■ What the exercise asks: The required answer is the data below, restated word for word with images omitted.

※ ※ ※

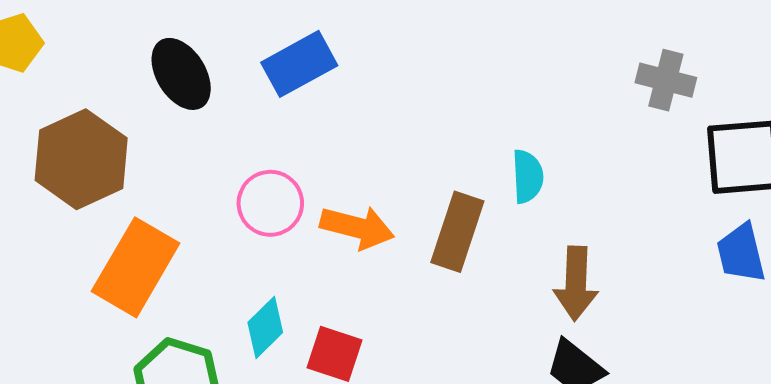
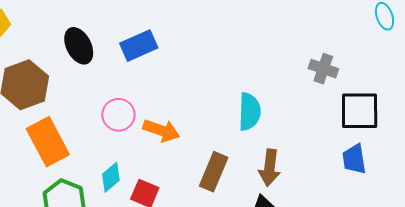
cyan semicircle: (528, 176) -> (250, 112), size x1.4
brown rectangle: (457, 232) -> (214, 172), moved
orange rectangle: (136, 267) -> (48, 142), turned -63

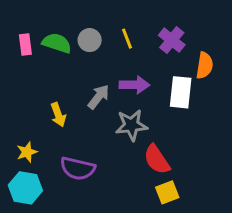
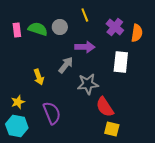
yellow line: (127, 39) -> (85, 15), moved
orange semicircle: (205, 65) -> (137, 33), moved
purple arrow: (134, 85) -> (85, 47), moved
purple semicircle: (78, 168) -> (52, 113), turned -125
yellow square: (167, 192) -> (112, 129), turned 35

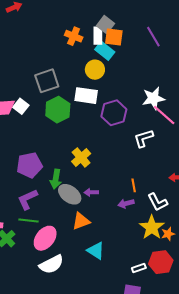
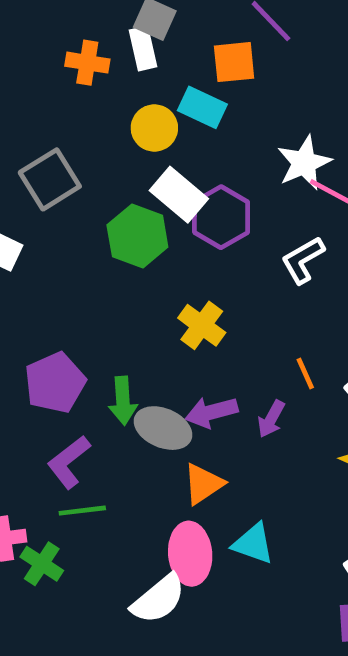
orange square: (114, 37) -> (234, 62), moved
cyan rectangle: (105, 51) -> (202, 107), moved
white rectangle: (86, 96) -> (179, 195), moved, turned 45
green hexagon: (58, 110) -> (137, 236), moved
yellow cross: (81, 158) -> (202, 325), moved
purple arrow: (91, 192) -> (211, 412), size x1.5
purple arrow: (126, 203) -> (271, 419), moved, turned -35
pink ellipse: (45, 238) -> (190, 554), moved, turned -30

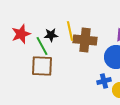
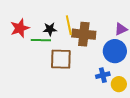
green line: (42, 46) -> (41, 40), turned -60
brown square: (42, 66) -> (61, 59), moved

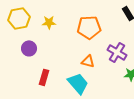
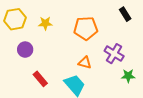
red rectangle: (44, 77) -> (40, 79), turned -56

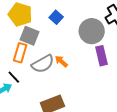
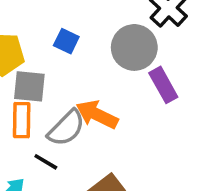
orange arrow: (61, 61) -> (97, 115), size x1.6
black line: (14, 77) -> (46, 162), moved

※ ※ ※

■ Your solution:
cyan semicircle: (528, 176) -> (250, 112), size x1.4
brown rectangle: (457, 232) -> (214, 172), moved
orange rectangle: (136, 267) -> (48, 142), turned -63

yellow line: (127, 39) -> (85, 15), moved
orange semicircle: (205, 65) -> (137, 33), moved
purple arrow: (134, 85) -> (85, 47), moved
purple semicircle: (78, 168) -> (52, 113), turned -125
yellow square: (167, 192) -> (112, 129), turned 35

orange square: (114, 37) -> (234, 62), moved
cyan rectangle: (105, 51) -> (202, 107), moved
white rectangle: (86, 96) -> (179, 195), moved, turned 45
green hexagon: (58, 110) -> (137, 236), moved
yellow cross: (81, 158) -> (202, 325), moved
purple arrow: (91, 192) -> (211, 412), size x1.5
purple arrow: (126, 203) -> (271, 419), moved, turned -35
pink ellipse: (45, 238) -> (190, 554), moved, turned -30

green line: (42, 46) -> (41, 40), turned -60
brown square: (42, 66) -> (61, 59), moved

red rectangle: (44, 77) -> (40, 79), turned -56

orange arrow: (61, 61) -> (97, 115), size x1.6
black line: (14, 77) -> (46, 162), moved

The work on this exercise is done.